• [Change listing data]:
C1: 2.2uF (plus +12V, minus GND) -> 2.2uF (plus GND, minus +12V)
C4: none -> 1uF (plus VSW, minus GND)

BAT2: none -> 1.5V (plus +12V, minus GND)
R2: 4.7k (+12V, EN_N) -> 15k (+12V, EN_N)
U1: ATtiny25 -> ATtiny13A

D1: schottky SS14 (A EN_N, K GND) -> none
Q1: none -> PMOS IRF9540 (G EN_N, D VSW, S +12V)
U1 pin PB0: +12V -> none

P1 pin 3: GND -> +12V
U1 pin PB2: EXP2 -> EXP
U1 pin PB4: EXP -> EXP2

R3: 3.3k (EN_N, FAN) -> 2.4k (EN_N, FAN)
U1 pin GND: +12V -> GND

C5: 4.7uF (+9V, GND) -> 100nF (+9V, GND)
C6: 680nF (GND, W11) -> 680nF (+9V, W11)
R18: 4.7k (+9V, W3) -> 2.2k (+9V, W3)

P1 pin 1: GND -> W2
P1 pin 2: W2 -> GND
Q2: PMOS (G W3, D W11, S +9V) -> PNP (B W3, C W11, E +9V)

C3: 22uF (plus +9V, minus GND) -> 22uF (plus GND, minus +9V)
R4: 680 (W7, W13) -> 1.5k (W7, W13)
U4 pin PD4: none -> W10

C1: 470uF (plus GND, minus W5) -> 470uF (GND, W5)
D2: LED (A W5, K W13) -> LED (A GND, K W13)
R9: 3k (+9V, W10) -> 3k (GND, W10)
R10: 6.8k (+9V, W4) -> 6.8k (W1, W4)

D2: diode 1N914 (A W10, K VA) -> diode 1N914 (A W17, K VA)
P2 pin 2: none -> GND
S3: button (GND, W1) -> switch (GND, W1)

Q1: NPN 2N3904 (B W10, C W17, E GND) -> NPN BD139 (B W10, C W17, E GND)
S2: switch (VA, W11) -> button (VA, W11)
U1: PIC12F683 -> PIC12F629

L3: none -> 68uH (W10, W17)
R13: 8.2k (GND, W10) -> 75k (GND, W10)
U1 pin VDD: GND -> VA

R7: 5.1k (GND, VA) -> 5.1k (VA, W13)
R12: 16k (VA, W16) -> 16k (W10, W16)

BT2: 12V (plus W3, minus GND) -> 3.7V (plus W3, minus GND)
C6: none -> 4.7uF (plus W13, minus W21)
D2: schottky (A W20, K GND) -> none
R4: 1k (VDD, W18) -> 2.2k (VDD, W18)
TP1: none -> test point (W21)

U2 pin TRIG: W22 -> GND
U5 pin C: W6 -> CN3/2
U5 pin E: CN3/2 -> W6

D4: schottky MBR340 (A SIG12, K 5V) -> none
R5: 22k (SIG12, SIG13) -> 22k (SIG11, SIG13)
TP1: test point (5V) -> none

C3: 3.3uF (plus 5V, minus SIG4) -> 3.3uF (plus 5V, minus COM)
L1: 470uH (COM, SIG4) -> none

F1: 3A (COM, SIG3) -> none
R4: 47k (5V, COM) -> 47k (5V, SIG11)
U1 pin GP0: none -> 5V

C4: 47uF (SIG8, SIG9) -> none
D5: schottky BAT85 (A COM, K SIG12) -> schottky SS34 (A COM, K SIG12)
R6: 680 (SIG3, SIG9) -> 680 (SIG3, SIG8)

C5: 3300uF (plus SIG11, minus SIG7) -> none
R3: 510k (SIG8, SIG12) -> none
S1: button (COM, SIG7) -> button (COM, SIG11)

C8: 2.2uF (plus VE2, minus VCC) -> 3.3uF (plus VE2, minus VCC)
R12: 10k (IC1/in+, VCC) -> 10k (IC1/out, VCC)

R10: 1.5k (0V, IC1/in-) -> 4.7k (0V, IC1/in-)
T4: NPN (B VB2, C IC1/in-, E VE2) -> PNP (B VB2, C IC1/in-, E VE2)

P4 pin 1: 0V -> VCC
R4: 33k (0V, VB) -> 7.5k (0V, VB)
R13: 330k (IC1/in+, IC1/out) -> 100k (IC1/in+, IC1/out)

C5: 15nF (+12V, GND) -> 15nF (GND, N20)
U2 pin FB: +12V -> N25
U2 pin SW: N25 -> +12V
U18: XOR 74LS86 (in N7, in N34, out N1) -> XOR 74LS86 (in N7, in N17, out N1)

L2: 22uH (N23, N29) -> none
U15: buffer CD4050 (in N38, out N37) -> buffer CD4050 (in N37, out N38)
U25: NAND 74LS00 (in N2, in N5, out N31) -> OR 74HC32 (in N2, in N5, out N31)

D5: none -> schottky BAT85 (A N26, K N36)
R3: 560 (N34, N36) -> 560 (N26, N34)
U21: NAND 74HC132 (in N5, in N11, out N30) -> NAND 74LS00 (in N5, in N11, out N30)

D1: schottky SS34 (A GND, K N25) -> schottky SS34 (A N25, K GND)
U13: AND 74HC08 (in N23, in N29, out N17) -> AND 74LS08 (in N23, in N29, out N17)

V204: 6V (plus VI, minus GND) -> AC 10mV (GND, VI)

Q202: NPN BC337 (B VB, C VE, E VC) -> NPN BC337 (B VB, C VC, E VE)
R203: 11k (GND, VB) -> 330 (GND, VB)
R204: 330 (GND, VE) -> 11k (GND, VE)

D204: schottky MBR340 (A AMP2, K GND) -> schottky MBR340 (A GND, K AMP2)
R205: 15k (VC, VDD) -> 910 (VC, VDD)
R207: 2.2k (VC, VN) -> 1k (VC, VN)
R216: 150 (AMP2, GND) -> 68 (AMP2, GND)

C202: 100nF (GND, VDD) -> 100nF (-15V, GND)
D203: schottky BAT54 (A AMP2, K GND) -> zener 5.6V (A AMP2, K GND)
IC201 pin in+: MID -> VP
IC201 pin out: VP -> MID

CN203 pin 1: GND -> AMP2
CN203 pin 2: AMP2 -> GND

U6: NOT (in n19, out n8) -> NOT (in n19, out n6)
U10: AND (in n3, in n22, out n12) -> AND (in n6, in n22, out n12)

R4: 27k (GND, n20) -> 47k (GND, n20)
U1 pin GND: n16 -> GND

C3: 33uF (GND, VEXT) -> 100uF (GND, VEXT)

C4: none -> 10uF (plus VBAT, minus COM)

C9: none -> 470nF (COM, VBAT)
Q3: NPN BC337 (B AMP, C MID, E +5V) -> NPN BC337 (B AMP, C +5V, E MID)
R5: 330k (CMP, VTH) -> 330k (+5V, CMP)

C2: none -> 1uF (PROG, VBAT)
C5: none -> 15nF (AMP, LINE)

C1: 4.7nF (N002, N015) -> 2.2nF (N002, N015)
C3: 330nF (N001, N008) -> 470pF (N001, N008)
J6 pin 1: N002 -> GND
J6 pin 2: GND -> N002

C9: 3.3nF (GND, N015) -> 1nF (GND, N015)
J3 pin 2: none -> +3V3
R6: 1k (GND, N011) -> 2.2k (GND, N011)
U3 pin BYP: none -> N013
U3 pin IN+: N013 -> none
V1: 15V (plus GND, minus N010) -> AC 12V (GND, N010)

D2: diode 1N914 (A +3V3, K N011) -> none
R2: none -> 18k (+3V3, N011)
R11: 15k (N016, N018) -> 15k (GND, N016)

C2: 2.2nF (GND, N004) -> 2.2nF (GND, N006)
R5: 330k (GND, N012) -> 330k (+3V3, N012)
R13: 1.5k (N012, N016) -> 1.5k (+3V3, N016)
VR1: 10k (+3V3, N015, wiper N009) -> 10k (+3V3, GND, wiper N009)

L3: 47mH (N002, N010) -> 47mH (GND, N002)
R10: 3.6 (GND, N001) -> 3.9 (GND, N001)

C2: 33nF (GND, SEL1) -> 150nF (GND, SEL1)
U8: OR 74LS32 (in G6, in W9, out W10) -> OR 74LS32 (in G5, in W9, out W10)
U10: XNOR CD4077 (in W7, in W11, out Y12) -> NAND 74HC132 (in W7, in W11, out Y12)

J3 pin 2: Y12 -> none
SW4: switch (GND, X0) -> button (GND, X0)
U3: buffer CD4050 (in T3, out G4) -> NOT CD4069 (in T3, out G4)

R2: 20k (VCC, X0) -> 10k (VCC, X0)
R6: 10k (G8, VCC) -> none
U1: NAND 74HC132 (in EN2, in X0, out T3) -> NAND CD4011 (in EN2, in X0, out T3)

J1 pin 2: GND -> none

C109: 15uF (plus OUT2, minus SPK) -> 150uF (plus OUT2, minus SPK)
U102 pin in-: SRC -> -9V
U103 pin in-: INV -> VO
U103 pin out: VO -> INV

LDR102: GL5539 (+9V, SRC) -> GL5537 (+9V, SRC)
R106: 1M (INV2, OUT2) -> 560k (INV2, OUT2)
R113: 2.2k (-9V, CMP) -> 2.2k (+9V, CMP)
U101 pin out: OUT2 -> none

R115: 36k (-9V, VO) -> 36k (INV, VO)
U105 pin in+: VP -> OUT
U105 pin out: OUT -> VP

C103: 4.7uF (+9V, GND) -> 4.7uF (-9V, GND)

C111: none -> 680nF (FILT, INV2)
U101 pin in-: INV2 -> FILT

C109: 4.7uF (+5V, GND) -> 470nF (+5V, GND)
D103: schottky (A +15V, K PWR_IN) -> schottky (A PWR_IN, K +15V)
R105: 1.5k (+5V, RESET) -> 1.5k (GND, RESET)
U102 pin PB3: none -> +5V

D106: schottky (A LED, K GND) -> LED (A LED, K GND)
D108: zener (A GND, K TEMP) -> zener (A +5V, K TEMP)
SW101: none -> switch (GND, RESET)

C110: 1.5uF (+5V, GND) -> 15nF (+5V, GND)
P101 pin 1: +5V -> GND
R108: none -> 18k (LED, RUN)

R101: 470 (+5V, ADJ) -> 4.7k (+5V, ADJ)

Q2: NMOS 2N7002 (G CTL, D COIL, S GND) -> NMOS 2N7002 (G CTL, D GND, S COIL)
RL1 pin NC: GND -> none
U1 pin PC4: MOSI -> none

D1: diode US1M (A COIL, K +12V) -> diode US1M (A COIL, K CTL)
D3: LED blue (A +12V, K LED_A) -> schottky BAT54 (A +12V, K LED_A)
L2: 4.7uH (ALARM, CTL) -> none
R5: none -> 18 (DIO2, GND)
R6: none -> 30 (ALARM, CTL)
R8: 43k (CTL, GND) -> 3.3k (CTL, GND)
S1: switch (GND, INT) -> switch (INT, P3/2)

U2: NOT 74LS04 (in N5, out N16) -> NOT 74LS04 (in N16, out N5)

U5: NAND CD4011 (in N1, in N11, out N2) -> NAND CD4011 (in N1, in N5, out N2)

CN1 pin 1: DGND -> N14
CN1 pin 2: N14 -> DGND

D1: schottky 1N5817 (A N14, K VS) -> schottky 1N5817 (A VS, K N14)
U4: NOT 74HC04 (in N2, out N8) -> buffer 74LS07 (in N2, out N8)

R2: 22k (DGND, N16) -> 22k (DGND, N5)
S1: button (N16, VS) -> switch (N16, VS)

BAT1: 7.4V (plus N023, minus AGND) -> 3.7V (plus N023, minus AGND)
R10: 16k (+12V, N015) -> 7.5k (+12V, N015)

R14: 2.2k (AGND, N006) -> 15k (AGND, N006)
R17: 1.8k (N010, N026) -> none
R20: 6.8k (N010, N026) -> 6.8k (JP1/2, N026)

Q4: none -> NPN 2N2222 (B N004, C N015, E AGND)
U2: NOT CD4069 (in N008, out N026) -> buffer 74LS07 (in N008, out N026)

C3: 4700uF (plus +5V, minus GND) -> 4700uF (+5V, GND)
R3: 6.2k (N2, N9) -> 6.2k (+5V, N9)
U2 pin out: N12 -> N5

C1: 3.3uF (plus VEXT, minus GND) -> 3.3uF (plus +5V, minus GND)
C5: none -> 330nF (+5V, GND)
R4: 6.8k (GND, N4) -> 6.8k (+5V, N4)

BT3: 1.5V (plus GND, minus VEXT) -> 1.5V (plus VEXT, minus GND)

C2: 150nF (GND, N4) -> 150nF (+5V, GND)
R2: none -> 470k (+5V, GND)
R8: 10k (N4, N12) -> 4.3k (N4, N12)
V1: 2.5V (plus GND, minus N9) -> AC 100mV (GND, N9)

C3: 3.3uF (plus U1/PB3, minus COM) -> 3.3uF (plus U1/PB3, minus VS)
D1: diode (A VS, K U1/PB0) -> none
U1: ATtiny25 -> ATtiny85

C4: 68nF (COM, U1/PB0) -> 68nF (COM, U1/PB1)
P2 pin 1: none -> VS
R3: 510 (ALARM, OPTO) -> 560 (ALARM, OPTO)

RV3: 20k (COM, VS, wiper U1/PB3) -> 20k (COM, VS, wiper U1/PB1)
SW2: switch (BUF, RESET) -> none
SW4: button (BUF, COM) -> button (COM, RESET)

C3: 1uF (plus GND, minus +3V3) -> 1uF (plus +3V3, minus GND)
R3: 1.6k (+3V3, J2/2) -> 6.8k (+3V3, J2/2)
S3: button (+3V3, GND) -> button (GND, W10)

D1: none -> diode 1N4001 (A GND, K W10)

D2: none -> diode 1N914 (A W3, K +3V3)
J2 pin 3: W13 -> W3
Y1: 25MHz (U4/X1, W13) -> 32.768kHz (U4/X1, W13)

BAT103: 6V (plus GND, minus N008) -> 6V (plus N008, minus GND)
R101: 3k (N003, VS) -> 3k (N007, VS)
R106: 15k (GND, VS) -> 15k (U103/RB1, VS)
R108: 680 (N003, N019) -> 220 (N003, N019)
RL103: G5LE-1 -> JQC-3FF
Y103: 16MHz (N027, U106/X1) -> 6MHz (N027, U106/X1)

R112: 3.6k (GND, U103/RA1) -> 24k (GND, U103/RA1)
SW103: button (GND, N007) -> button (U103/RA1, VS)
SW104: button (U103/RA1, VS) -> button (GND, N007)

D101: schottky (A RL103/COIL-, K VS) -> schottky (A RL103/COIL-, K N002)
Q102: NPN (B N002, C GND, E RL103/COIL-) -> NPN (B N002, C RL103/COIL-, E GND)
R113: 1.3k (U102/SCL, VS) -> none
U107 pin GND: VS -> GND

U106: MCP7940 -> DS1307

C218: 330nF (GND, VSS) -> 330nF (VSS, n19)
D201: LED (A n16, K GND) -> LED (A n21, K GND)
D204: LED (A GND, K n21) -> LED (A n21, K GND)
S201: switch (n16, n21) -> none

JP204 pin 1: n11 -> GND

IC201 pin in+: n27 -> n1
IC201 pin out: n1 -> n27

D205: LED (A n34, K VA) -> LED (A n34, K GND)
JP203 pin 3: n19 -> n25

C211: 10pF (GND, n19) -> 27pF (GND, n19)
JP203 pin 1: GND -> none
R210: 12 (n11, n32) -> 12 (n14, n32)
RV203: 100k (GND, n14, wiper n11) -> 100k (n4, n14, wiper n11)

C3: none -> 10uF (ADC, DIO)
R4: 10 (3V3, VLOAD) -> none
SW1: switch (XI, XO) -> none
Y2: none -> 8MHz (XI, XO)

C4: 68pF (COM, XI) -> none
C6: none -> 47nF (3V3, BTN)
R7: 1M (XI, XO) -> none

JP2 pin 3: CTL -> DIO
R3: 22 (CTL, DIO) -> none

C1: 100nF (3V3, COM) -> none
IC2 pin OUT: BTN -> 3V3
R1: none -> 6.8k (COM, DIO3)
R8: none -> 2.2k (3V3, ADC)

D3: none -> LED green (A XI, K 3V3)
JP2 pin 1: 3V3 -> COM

• [Exercise description]: Reproduce the lines above, beginning at the line with "R17: 1.8k (N010, N026) -> none" and stopping after the line with "C3: 3.3uF (plus U1/PB3, minus", exactly as they are.

• [Solution below]:
R17: 1.8k (N010, N026) -> none
R20: 6.8k (N010, N026) -> 6.8k (JP1/2, N026)

Q4: none -> NPN 2N2222 (B N004, C N015, E AGND)
U2: NOT CD4069 (in N008, out N026) -> buffer 74LS07 (in N008, out N026)

C3: 4700uF (plus +5V, minus GND) -> 4700uF (+5V, GND)
R3: 6.2k (N2, N9) -> 6.2k (+5V, N9)
U2 pin out: N12 -> N5

C1: 3.3uF (plus VEXT, minus GND) -> 3.3uF (plus +5V, minus GND)
C5: none -> 330nF (+5V, GND)
R4: 6.8k (GND, N4) -> 6.8k (+5V, N4)

BT3: 1.5V (plus GND, minus VEXT) -> 1.5V (plus VEXT, minus GND)

C2: 150nF (GND, N4) -> 150nF (+5V, GND)
R2: none -> 470k (+5V, GND)
R8: 10k (N4, N12) -> 4.3k (N4, N12)
V1: 2.5V (plus GND, minus N9) -> AC 100mV (GND, N9)

C3: 3.3uF (plus U1/PB3, minus COM) -> 3.3uF (plus U1/PB3, minus VS)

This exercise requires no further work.